[Try it]
Repeat the lines from the line with "- → casa (negro) <421, 477, 460, 519>" to the line with "- → mancuerna (rojo) <400, 602, 446, 654>" in the listing below, keeping both end lines and adding nothing.
■ ■ ■ ■ ■
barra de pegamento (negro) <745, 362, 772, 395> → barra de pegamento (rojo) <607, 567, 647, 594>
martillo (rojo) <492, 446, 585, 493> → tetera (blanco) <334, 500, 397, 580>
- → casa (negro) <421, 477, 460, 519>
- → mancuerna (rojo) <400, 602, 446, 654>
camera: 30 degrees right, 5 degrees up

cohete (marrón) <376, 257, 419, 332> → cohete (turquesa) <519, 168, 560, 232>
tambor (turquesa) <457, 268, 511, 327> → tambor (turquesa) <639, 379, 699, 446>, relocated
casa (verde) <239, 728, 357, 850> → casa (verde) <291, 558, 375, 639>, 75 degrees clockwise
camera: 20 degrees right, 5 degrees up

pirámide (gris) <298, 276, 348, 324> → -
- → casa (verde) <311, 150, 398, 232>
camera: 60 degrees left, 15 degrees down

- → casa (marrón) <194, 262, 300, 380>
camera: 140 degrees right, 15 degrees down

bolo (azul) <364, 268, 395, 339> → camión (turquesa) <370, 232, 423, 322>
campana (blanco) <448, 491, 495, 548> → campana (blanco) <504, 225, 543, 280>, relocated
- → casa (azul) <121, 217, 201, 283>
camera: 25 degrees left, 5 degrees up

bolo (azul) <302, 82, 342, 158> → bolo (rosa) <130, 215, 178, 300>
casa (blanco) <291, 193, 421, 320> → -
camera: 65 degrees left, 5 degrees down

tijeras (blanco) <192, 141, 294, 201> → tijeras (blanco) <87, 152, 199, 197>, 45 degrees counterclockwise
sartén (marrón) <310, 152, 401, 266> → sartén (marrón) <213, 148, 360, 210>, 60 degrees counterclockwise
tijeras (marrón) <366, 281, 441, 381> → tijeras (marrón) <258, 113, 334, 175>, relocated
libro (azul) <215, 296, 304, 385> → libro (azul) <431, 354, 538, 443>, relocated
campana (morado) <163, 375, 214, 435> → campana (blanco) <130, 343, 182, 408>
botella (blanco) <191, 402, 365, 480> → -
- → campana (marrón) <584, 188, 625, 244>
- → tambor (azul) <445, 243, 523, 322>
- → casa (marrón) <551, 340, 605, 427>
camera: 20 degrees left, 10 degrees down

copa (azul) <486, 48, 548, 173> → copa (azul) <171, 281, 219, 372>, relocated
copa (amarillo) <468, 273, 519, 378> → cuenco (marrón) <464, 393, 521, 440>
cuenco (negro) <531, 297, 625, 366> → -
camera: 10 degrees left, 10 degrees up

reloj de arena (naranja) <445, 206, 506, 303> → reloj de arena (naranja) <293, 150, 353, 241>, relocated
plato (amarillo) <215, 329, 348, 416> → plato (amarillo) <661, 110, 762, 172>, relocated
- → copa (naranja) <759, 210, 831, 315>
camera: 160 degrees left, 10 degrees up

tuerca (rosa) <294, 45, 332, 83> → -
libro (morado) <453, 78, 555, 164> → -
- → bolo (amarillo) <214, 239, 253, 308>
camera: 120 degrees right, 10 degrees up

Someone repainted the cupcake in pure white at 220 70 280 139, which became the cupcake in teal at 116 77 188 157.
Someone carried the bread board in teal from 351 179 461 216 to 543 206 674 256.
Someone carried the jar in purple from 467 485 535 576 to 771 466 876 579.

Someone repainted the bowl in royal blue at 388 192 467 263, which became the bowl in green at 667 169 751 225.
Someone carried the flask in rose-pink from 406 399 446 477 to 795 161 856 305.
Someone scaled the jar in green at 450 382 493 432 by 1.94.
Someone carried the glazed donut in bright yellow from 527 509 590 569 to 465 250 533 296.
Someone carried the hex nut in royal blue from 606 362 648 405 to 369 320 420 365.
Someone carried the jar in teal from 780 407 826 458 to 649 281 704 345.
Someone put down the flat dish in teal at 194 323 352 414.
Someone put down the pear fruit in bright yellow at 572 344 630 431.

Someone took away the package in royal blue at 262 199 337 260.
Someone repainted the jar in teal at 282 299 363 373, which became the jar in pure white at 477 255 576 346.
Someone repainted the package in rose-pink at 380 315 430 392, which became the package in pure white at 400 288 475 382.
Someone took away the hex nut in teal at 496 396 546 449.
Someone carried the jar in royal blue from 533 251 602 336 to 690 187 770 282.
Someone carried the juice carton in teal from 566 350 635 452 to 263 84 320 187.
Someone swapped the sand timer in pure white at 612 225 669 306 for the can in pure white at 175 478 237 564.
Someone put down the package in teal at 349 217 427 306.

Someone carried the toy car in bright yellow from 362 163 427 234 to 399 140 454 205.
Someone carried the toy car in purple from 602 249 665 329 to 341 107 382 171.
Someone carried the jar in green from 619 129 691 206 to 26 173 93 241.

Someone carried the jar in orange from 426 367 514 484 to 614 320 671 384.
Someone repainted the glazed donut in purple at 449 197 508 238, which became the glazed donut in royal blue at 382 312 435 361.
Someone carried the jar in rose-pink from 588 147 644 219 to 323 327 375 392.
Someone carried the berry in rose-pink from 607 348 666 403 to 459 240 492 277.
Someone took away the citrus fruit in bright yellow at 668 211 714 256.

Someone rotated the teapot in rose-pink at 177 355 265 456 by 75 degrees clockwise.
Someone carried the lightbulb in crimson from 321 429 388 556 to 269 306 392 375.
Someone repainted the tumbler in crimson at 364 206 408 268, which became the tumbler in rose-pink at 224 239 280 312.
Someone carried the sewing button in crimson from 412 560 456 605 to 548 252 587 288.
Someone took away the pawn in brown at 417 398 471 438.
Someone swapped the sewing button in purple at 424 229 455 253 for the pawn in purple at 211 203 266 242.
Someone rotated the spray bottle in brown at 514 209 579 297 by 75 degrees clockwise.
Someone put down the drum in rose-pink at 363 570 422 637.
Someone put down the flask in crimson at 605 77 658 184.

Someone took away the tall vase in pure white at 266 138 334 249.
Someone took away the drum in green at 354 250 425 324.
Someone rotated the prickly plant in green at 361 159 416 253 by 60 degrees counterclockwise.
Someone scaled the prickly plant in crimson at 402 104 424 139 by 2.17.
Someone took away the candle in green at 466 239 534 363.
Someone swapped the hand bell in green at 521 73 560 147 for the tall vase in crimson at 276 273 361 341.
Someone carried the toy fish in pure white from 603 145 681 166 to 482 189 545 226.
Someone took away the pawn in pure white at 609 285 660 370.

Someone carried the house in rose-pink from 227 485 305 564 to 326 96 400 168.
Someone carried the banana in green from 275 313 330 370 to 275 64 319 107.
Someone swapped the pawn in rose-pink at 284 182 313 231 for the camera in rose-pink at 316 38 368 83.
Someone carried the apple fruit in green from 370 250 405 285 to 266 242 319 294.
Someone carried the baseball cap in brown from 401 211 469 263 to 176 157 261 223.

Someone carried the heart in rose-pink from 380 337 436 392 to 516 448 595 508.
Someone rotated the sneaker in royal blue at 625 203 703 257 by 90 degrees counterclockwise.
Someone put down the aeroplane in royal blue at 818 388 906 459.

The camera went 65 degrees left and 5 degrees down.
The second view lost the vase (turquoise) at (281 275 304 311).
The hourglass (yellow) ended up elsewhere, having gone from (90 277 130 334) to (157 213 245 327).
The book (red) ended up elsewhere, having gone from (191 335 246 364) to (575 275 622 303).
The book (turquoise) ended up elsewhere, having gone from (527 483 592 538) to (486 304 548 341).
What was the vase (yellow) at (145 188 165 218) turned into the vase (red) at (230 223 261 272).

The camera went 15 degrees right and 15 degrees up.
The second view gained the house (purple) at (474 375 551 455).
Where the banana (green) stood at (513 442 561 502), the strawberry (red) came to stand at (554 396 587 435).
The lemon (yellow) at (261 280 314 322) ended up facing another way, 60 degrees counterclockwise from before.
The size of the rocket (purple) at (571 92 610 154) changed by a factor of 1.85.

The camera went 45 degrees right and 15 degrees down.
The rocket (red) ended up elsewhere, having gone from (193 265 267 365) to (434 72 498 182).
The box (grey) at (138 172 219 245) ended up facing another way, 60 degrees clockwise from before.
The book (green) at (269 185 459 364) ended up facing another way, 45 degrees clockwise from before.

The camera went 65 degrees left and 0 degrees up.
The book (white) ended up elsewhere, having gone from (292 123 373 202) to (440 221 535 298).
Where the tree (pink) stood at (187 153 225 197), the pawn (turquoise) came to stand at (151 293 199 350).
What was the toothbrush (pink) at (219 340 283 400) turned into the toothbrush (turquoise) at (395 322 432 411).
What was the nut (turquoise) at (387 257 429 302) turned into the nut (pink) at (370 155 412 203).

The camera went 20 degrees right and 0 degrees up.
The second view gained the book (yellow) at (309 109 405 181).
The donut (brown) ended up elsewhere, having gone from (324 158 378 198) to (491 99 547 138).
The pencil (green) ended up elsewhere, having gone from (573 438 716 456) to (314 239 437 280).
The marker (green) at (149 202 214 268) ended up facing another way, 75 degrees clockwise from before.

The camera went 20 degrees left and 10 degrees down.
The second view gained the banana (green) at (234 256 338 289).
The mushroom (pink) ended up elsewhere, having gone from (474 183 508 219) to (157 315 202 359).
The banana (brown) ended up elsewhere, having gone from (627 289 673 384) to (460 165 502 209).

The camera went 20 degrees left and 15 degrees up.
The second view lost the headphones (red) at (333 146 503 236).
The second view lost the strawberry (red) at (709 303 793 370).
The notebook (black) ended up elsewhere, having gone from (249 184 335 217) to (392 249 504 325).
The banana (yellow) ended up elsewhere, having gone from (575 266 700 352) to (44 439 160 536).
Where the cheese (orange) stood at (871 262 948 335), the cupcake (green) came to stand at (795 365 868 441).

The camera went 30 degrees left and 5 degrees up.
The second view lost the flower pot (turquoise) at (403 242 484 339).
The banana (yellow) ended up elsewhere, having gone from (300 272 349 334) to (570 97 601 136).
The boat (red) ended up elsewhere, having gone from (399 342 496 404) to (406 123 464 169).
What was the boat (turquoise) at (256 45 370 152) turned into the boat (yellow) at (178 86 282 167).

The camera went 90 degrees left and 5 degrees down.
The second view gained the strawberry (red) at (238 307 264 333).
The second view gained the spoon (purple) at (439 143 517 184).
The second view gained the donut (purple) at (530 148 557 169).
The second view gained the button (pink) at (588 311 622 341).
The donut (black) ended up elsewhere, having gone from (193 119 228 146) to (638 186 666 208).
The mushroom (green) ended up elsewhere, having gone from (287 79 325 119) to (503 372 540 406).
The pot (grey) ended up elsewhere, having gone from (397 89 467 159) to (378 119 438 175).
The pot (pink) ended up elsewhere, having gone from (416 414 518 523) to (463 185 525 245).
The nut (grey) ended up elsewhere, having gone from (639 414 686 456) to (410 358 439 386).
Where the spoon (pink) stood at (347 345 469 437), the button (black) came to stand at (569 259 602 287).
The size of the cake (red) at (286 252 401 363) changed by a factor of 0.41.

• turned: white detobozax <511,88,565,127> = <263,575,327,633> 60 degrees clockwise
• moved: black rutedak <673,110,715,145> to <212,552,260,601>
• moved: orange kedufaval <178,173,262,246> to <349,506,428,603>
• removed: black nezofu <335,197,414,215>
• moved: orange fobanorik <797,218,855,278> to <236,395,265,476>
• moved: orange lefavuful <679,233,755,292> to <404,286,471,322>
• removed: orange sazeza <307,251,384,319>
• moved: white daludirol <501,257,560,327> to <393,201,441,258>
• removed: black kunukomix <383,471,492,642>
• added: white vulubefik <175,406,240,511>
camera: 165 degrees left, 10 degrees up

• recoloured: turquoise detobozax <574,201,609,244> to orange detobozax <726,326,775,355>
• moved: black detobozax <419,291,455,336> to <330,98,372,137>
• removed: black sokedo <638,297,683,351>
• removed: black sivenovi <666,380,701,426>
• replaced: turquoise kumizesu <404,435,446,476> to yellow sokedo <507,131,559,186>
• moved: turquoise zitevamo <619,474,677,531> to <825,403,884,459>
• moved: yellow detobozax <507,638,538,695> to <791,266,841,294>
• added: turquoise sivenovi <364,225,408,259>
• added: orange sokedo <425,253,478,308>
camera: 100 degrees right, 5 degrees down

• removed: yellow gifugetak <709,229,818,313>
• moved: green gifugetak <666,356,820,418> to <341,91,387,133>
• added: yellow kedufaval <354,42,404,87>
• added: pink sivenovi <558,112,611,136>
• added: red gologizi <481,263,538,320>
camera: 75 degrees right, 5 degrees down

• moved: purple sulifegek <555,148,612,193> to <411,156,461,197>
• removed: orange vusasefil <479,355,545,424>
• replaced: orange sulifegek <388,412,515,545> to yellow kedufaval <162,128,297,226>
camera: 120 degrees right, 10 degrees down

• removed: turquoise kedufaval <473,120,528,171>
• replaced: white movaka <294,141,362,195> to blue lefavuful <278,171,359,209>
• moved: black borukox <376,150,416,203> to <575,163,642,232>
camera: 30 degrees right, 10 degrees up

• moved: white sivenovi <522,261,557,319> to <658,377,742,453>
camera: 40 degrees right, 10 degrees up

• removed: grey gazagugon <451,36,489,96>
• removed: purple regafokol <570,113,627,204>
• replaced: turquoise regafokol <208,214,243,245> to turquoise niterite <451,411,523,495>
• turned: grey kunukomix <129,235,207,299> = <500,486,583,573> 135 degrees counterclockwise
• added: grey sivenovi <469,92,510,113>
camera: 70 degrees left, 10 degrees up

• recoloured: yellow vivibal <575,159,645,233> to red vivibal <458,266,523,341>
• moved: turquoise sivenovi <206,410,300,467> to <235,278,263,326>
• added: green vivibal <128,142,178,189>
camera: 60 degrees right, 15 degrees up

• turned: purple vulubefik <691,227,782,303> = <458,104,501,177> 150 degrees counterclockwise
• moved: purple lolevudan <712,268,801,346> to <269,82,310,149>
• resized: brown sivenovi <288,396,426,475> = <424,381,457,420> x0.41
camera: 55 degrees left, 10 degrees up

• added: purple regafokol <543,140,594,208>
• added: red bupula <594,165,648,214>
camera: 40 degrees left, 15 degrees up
■ ■ ■ ■ ■
[Result for this task]
- → casa (negro) <421, 477, 460, 519>
- → mancuerna (rojo) <400, 602, 446, 654>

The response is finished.